Source records below:
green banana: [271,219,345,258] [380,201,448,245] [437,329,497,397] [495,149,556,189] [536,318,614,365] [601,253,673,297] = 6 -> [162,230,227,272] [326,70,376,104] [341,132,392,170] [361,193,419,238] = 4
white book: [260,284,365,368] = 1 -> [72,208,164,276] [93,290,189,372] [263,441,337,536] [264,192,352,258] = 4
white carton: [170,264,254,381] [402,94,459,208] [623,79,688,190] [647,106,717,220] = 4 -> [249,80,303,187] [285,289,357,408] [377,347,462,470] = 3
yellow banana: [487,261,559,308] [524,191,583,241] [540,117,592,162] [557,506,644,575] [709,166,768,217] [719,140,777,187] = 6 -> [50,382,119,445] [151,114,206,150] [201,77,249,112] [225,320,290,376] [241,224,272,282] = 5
End of Source records.
Source records below:
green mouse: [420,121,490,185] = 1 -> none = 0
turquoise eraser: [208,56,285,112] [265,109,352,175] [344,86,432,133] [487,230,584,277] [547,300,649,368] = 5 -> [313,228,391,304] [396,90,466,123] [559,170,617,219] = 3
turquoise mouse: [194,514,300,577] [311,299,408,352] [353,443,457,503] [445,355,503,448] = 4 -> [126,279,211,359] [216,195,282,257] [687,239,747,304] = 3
End of Source records.
> **What is needed**
Give back, exactly as written, the stretch from the line with "green banana: [271,219,345,258]" through the line with "yellow banana: [487,261,559,308]", and no other lines from the records above.

> **Result of the task**
green banana: [271,219,345,258] [380,201,448,245] [437,329,497,397] [495,149,556,189] [536,318,614,365] [601,253,673,297] = 6 -> [162,230,227,272] [326,70,376,104] [341,132,392,170] [361,193,419,238] = 4
white book: [260,284,365,368] = 1 -> [72,208,164,276] [93,290,189,372] [263,441,337,536] [264,192,352,258] = 4
white carton: [170,264,254,381] [402,94,459,208] [623,79,688,190] [647,106,717,220] = 4 -> [249,80,303,187] [285,289,357,408] [377,347,462,470] = 3
yellow banana: [487,261,559,308] [524,191,583,241] [540,117,592,162] [557,506,644,575] [709,166,768,217] [719,140,777,187] = 6 -> [50,382,119,445] [151,114,206,150] [201,77,249,112] [225,320,290,376] [241,224,272,282] = 5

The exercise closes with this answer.